• **Activity**: Report all lines in the records that hold the string "PURPLE".

++++++

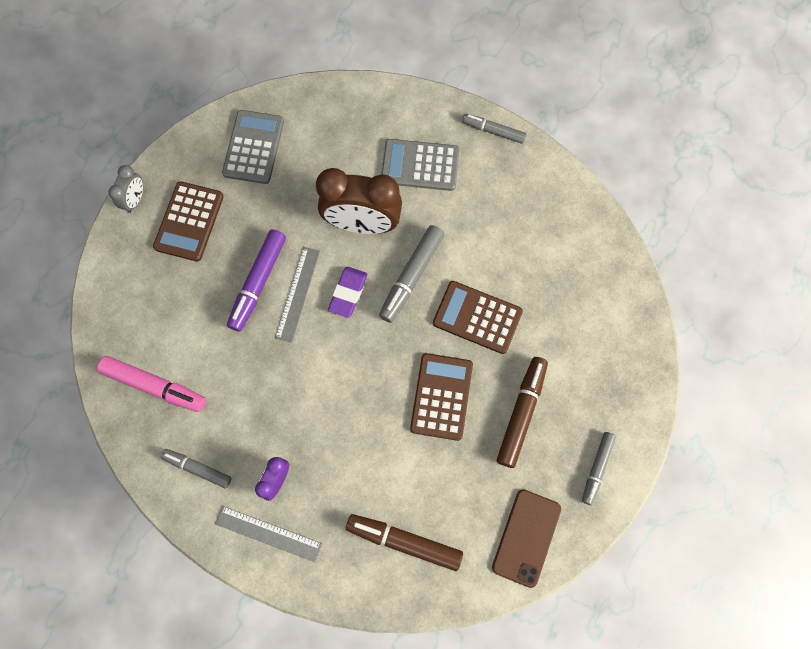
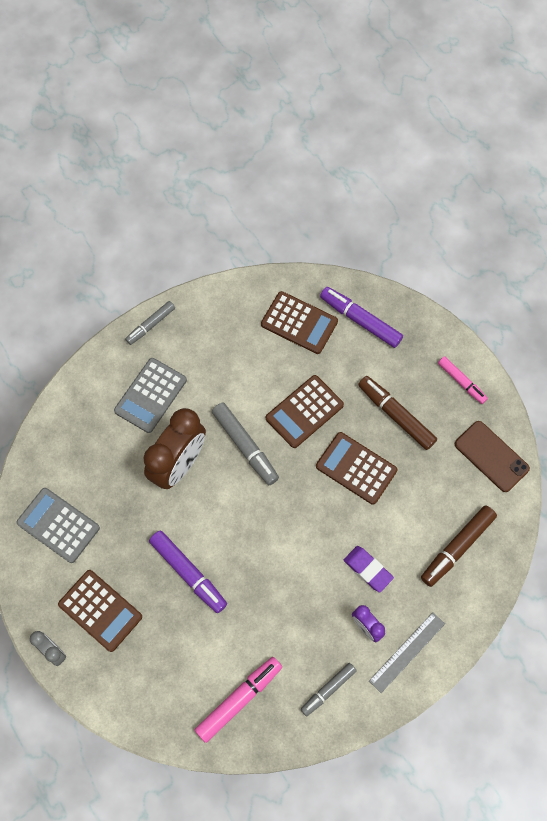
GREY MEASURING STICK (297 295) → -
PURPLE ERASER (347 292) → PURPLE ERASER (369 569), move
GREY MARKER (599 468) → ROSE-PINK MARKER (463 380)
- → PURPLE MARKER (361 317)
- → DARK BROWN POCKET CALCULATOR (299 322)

++++++

• **Your response**:
PURPLE ERASER (347 292) → PURPLE ERASER (369 569), move
- → PURPLE MARKER (361 317)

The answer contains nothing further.